(Stored data entries)
*** Block opens ***
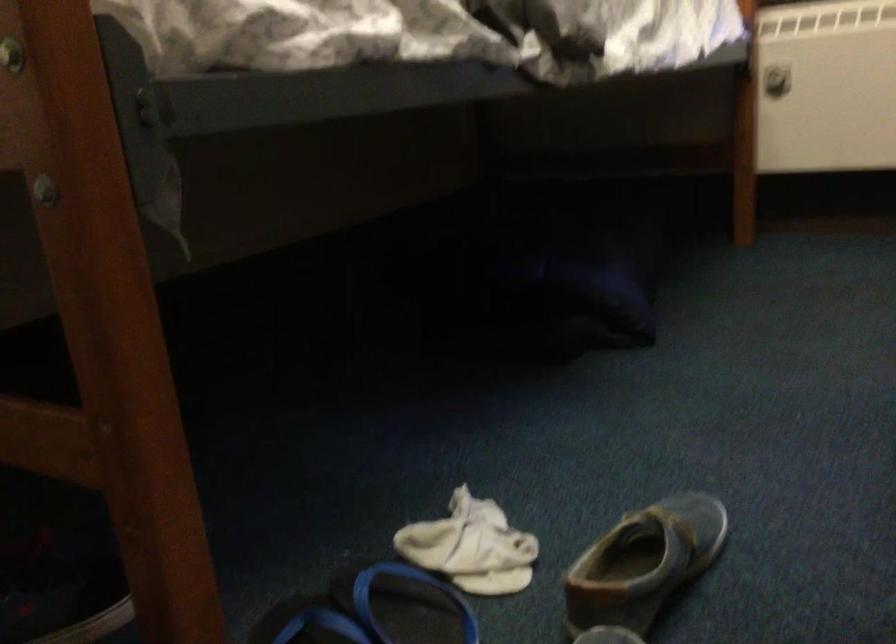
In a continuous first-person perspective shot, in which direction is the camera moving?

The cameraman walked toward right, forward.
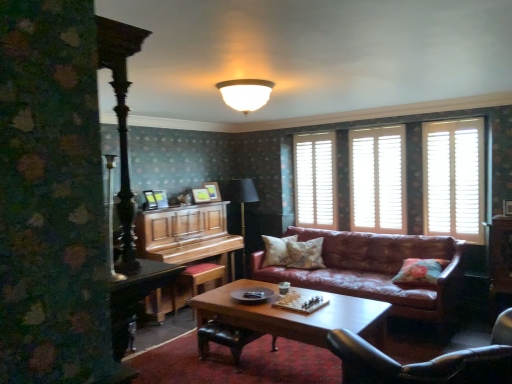
Question: Considering the relative sizes of black leather chair at lower right and white frosted glass lampshade at upper center in the image provided, is black leather chair at lower right thinner than white frosted glass lampshade at upper center?

Choices:
 (A) no
 (B) yes

Answer: (A)

Question: From the image's perspective, is black leather chair at lower right above white frosted glass lampshade at upper center?

Choices:
 (A) yes
 (B) no

Answer: (B)

Question: Would you say black leather chair at lower right is outside white frosted glass lampshade at upper center?

Choices:
 (A) no
 (B) yes

Answer: (B)

Question: From a real-world perspective, does black leather chair at lower right stand above white frosted glass lampshade at upper center?

Choices:
 (A) yes
 (B) no

Answer: (B)

Question: Does black leather chair at lower right appear on the left side of white frosted glass lampshade at upper center?

Choices:
 (A) yes
 (B) no

Answer: (B)

Question: From the image's perspective, does black leather chair at lower right appear lower than white frosted glass lampshade at upper center?

Choices:
 (A) no
 (B) yes

Answer: (B)

Question: Is white frosted glass lampshade at upper center looking in the opposite direction of fluffy beige pillow at center, the second pillow when ordered from left to right?

Choices:
 (A) yes
 (B) no

Answer: (B)

Question: Does white frosted glass lampshade at upper center have a lesser width compared to fluffy beige pillow at center, which is the 2th pillow in right-to-left order?

Choices:
 (A) no
 (B) yes

Answer: (A)

Question: Does white frosted glass lampshade at upper center contain fluffy beige pillow at center, which is the 2th pillow in right-to-left order?

Choices:
 (A) yes
 (B) no

Answer: (B)

Question: Are white frosted glass lampshade at upper center and fluffy beige pillow at center, the second pillow when ordered from left to right, located far from each other?

Choices:
 (A) yes
 (B) no

Answer: (A)

Question: Does white frosted glass lampshade at upper center come behind fluffy beige pillow at center, placed as the second pillow when sorted from back to front?

Choices:
 (A) no
 (B) yes

Answer: (A)

Question: Is the surface of white frosted glass lampshade at upper center in direct contact with fluffy beige pillow at center, the second pillow when ordered from left to right?

Choices:
 (A) no
 (B) yes

Answer: (A)

Question: Is wooden stool at lower left closer to the viewer compared to leather couch at center?

Choices:
 (A) no
 (B) yes

Answer: (A)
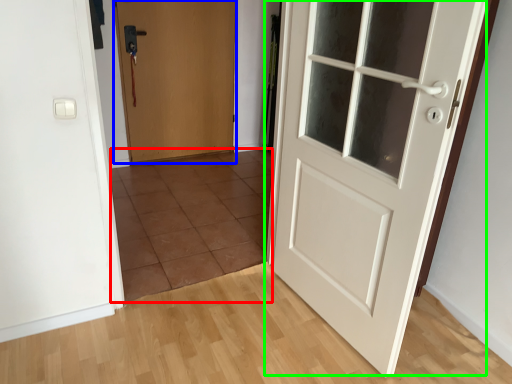
Question: Which object is the closest to the tile (highlighted by a red box)? Choose among these: door (highlighted by a blue box) or door (highlighted by a green box).

Choices:
 (A) door
 (B) door

Answer: (A)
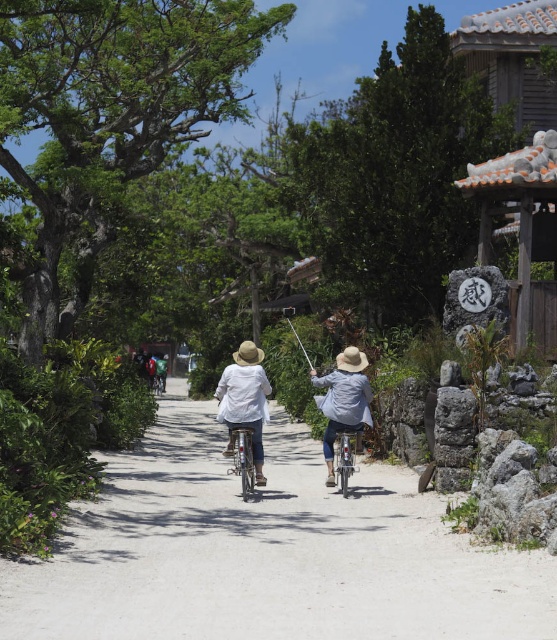
Is point (246, 374) positioned after point (158, 372)?

That is False.

Can you confirm if white cotton shirt at center is shorter than green fabric jacket at center?

In fact, white cotton shirt at center may be taller than green fabric jacket at center.

The width and height of the screenshot is (557, 640). I want to click on white cotton shirt at center, so click(x=245, y=401).

Is green fabric backpack at center to the left of metallic silver fishing pole at center from the viewer's perspective?

Correct, you'll find green fabric backpack at center to the left of metallic silver fishing pole at center.

Is green fabric backpack at center shorter than metallic silver fishing pole at center?

Incorrect, green fabric backpack at center's height does not fall short of metallic silver fishing pole at center's.

Which is in front, point (157, 376) or point (296, 337)?

Point (296, 337)

Find the location of a particular element. Image resolution: width=557 pixels, height=640 pixels. green fabric backpack at center is located at coordinates (150, 368).

Can you confirm if light blue denim jeans at center is positioned above green fabric backpack at center?

Correct, light blue denim jeans at center is located above green fabric backpack at center.

The width and height of the screenshot is (557, 640). What do you see at coordinates (344, 401) in the screenshot? I see `light blue denim jeans at center` at bounding box center [344, 401].

Identify the location of light blue denim jeans at center. (344, 401).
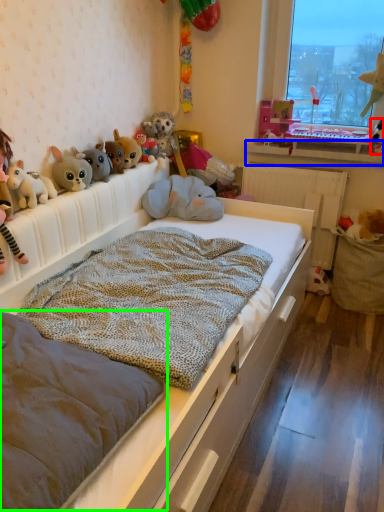
Question: Which object is positioned farthest from toy (highlighted by a red box)? Select from window sill (highlighted by a blue box) and mattress (highlighted by a green box).

Choices:
 (A) window sill
 (B) mattress

Answer: (B)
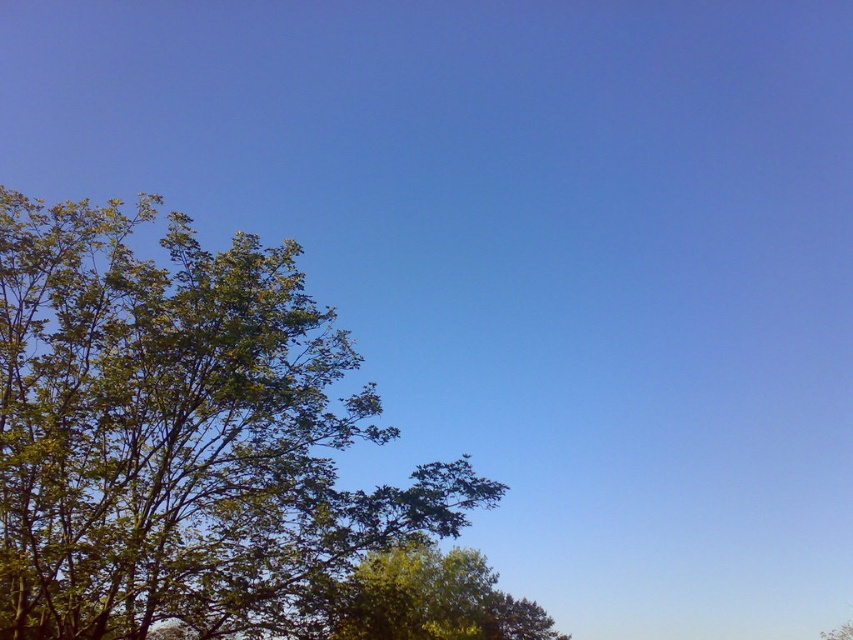
You are standing in a park and see the green leafy tree at left and the green leafy tree at lower center. Which tree has a wider trunk?

The green leafy tree at lower center has a wider trunk than the green leafy tree at left.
*** Block closes ***
Reproduce the data starting at the line containing "Find the location" and ending at the line containing "Identify the location", putting "green canvas backpack" in place of each "green fabric backpack" and leaving everything else unchanged.

- _Answer to this problem_:
Find the location of a particular element. Image resolution: width=557 pixels, height=640 pixels. green canvas backpack at center is located at coordinates (150, 368).

Can you confirm if light blue denim jeans at center is positioned above green canvas backpack at center?

Correct, light blue denim jeans at center is located above green canvas backpack at center.

The width and height of the screenshot is (557, 640). What do you see at coordinates (344, 401) in the screenshot? I see `light blue denim jeans at center` at bounding box center [344, 401].

Identify the location of light blue denim jeans at center. (344, 401).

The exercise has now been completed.